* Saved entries
>>>>
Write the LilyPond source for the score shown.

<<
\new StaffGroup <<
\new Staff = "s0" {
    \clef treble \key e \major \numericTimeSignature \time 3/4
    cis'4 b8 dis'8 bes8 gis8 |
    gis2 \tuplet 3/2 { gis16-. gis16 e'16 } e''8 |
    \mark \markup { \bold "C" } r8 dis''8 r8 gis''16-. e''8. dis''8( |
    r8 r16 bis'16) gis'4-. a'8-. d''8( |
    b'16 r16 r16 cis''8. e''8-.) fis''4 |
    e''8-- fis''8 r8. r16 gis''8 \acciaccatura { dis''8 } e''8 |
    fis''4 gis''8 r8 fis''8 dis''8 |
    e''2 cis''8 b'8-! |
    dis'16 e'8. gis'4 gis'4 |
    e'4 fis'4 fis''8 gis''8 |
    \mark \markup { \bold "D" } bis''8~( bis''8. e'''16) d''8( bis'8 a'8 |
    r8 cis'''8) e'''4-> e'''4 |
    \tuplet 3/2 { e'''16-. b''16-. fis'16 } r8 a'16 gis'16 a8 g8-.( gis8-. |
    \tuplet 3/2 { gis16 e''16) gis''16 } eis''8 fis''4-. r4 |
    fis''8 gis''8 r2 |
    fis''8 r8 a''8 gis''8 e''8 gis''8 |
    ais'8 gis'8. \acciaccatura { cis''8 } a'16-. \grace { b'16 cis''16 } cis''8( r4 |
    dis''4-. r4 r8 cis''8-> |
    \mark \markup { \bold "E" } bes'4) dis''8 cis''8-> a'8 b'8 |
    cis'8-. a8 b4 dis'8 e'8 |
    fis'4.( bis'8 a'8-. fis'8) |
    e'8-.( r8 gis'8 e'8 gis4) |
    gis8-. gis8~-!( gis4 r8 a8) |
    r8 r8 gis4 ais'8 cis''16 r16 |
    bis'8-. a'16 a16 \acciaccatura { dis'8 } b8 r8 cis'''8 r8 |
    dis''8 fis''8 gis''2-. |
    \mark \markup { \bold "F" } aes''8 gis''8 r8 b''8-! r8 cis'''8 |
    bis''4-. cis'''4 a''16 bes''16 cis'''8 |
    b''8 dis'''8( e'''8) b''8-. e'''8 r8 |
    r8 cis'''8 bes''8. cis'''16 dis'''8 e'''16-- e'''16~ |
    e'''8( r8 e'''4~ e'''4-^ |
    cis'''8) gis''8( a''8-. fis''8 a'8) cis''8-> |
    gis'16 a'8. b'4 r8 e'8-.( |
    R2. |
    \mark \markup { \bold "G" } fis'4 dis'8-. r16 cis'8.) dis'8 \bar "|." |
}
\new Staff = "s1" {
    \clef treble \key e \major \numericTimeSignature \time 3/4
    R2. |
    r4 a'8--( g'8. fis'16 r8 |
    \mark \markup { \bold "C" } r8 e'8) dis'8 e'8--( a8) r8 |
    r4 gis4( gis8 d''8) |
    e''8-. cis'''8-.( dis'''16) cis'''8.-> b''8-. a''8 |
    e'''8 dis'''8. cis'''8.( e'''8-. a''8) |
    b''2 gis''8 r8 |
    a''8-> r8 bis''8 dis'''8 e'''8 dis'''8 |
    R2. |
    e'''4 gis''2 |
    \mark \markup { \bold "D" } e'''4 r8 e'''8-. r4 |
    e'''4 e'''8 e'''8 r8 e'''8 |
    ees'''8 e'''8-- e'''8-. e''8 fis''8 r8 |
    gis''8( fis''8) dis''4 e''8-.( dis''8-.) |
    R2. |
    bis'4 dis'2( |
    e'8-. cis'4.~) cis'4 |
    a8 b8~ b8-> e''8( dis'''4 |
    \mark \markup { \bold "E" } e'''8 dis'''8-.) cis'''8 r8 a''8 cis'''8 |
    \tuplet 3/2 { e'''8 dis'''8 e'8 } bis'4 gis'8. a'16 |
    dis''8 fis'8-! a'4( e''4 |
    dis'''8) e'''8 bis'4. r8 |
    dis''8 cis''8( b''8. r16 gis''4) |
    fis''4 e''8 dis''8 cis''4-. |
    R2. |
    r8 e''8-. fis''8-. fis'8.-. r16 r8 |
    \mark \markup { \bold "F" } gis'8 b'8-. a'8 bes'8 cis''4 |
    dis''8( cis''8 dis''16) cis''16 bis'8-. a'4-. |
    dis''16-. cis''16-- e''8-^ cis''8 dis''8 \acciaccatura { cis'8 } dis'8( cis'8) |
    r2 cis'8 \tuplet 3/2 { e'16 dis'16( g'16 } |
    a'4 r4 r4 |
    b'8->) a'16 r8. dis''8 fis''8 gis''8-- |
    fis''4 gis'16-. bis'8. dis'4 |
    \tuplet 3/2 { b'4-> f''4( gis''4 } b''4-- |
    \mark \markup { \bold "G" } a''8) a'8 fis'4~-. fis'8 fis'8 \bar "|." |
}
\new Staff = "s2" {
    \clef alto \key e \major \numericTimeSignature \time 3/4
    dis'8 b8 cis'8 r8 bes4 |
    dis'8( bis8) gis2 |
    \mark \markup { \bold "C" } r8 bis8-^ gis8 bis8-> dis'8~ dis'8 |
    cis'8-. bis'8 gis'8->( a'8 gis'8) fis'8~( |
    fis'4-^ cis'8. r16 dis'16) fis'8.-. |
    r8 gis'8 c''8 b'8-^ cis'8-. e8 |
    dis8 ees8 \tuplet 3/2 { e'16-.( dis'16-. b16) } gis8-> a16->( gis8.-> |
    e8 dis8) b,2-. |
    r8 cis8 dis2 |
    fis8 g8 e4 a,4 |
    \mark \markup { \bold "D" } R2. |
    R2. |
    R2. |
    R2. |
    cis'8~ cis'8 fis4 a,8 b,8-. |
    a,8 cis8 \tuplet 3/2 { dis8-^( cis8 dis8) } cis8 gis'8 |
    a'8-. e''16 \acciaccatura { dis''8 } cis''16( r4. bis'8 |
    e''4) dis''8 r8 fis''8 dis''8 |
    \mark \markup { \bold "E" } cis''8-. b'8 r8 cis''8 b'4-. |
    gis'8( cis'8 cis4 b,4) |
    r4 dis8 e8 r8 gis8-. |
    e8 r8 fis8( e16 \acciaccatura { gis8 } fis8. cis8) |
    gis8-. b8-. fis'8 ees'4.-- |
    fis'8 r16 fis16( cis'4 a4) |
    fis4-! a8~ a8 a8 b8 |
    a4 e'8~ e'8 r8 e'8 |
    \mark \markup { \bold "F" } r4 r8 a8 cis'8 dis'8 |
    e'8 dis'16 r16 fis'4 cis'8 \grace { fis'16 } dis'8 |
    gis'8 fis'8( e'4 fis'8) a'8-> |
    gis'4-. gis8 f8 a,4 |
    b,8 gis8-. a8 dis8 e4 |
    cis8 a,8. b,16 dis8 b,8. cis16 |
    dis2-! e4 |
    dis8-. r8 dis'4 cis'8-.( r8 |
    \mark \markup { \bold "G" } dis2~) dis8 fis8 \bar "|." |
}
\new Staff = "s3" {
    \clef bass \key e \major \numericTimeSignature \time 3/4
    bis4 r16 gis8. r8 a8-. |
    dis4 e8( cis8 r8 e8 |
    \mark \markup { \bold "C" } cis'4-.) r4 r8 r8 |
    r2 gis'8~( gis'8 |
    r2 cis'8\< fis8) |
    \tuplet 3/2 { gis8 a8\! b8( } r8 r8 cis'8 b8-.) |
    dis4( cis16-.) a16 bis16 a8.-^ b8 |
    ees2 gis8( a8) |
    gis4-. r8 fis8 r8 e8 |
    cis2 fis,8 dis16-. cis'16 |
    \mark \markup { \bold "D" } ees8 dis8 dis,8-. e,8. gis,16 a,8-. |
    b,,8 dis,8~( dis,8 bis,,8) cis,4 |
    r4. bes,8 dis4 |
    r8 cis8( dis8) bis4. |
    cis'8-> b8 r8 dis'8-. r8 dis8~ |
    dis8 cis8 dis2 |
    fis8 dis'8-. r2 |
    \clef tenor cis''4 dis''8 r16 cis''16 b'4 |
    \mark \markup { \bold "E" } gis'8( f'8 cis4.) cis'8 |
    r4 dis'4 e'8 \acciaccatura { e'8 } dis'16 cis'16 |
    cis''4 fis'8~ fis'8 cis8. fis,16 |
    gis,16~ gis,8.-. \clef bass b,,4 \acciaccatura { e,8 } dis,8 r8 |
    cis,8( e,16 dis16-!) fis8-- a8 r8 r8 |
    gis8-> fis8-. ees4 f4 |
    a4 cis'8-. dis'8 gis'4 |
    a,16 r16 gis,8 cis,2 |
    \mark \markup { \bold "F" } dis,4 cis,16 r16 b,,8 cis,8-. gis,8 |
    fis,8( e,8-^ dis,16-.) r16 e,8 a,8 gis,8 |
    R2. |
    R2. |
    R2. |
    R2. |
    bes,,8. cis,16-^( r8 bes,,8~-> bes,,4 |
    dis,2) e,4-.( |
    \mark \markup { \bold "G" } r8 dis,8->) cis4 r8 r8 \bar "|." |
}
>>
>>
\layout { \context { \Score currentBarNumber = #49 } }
<<<<
* TASK PROMPT
How many lines in the rows above contain the string "grace"? Treat case as significant, and give only the number.

* TASK RESPONSE
2